◆ Your goal ◆
Pull out every line of text from the data below, word for word and in the same order, and leave out the pictures.

**** The input

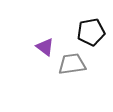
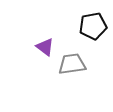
black pentagon: moved 2 px right, 6 px up
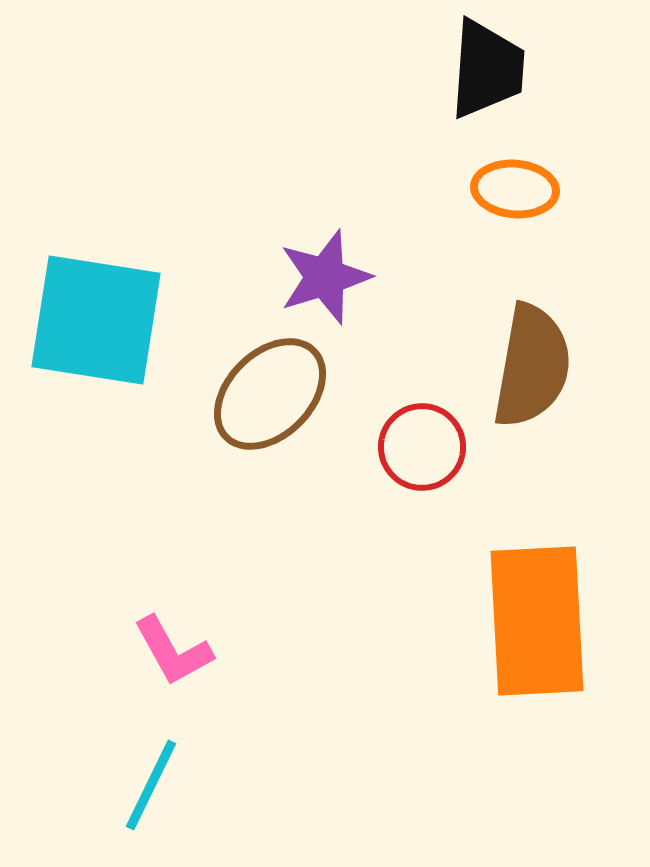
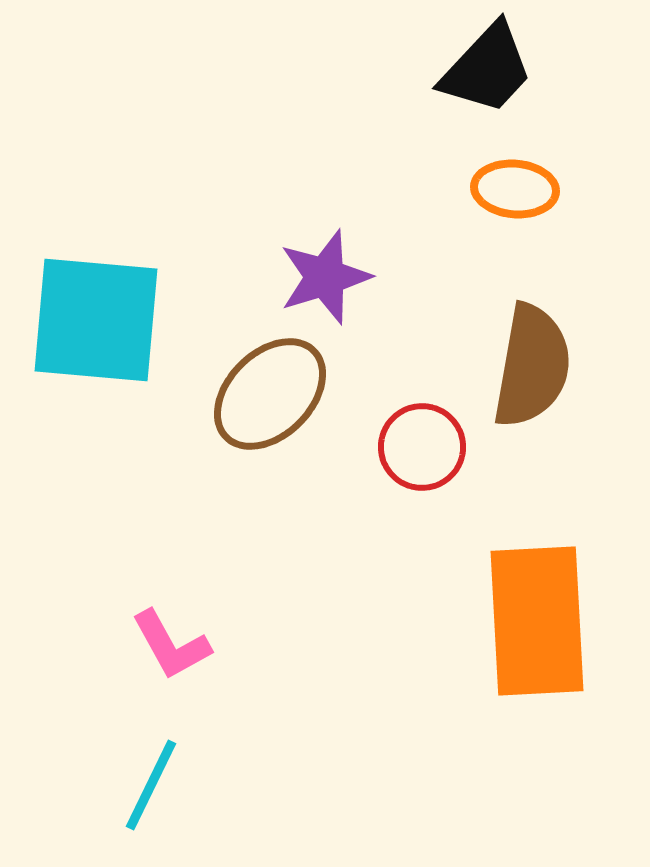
black trapezoid: rotated 39 degrees clockwise
cyan square: rotated 4 degrees counterclockwise
pink L-shape: moved 2 px left, 6 px up
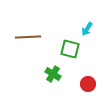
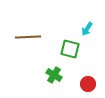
green cross: moved 1 px right, 1 px down
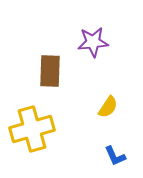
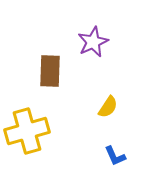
purple star: rotated 20 degrees counterclockwise
yellow cross: moved 5 px left, 2 px down
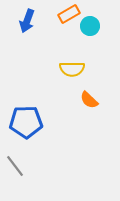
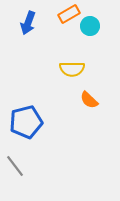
blue arrow: moved 1 px right, 2 px down
blue pentagon: rotated 12 degrees counterclockwise
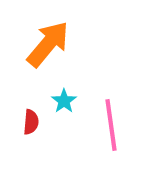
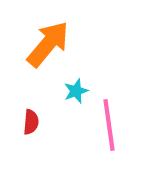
cyan star: moved 12 px right, 10 px up; rotated 15 degrees clockwise
pink line: moved 2 px left
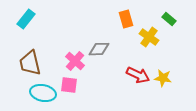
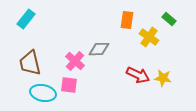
orange rectangle: moved 1 px right, 1 px down; rotated 24 degrees clockwise
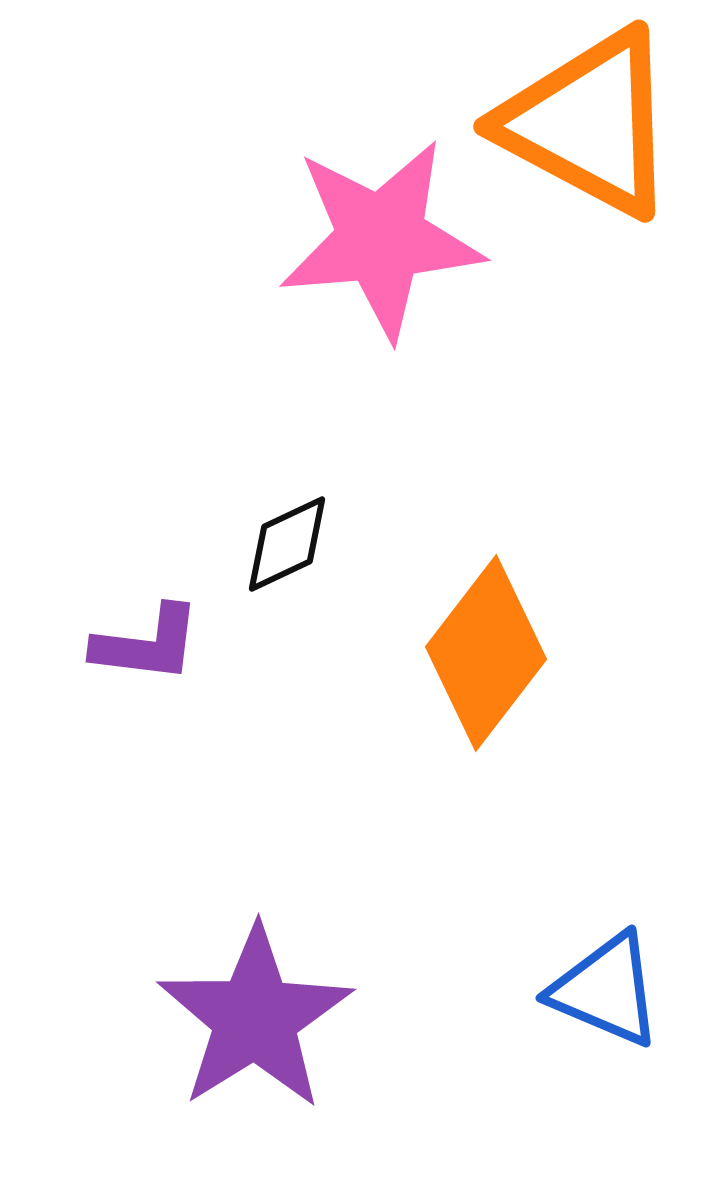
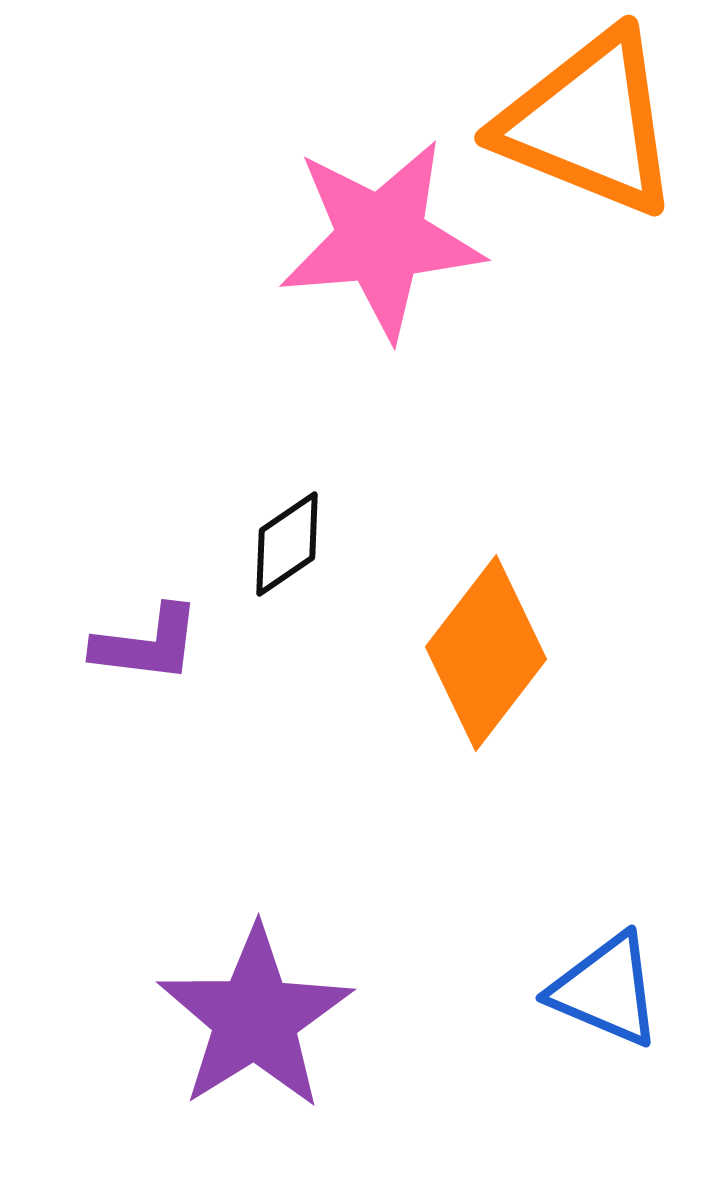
orange triangle: rotated 6 degrees counterclockwise
black diamond: rotated 9 degrees counterclockwise
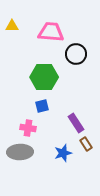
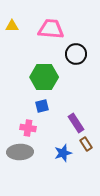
pink trapezoid: moved 3 px up
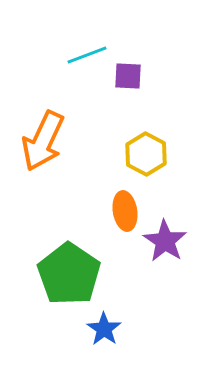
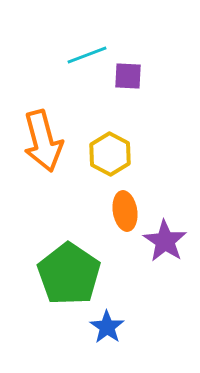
orange arrow: rotated 40 degrees counterclockwise
yellow hexagon: moved 36 px left
blue star: moved 3 px right, 2 px up
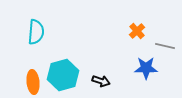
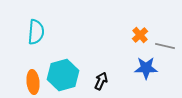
orange cross: moved 3 px right, 4 px down
black arrow: rotated 84 degrees counterclockwise
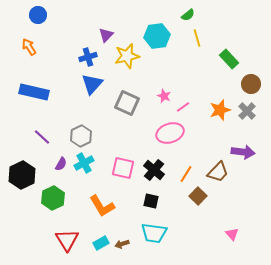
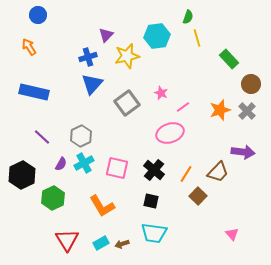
green semicircle: moved 2 px down; rotated 32 degrees counterclockwise
pink star: moved 3 px left, 3 px up
gray square: rotated 30 degrees clockwise
pink square: moved 6 px left
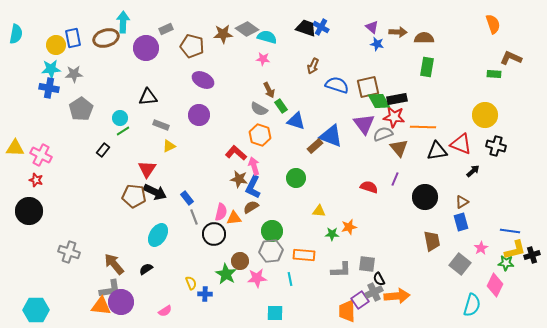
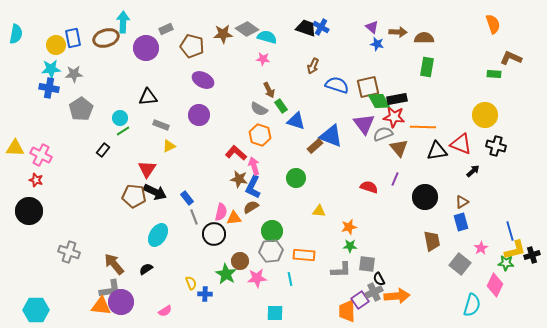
blue line at (510, 231): rotated 66 degrees clockwise
green star at (332, 234): moved 18 px right, 12 px down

********

◆ Exercise answer ◆
black pentagon: moved 2 px right, 6 px up
black trapezoid: rotated 39 degrees clockwise
cyan square: rotated 4 degrees counterclockwise
pink L-shape: moved 2 px left, 6 px up
green cross: moved 1 px right, 1 px down
purple star: rotated 20 degrees counterclockwise
yellow cross: moved 5 px left, 2 px down
blue arrow: moved 1 px right, 2 px down
blue pentagon: rotated 12 degrees counterclockwise
cyan star: moved 12 px right, 10 px up; rotated 15 degrees clockwise
pink line: moved 2 px left
orange rectangle: moved 1 px right, 1 px down; rotated 24 degrees clockwise
orange triangle: rotated 6 degrees counterclockwise
black diamond: rotated 9 degrees counterclockwise
pink trapezoid: moved 3 px up
orange arrow: rotated 40 degrees counterclockwise
yellow hexagon: moved 36 px left
blue star: moved 3 px right, 2 px up
orange cross: moved 3 px right, 4 px down
black arrow: rotated 84 degrees counterclockwise
green semicircle: moved 2 px down; rotated 32 degrees counterclockwise
pink star: moved 3 px left, 3 px up
gray square: rotated 30 degrees clockwise
pink square: moved 6 px left
blue line at (510, 231): rotated 66 degrees clockwise
green star at (332, 234): moved 18 px right, 12 px down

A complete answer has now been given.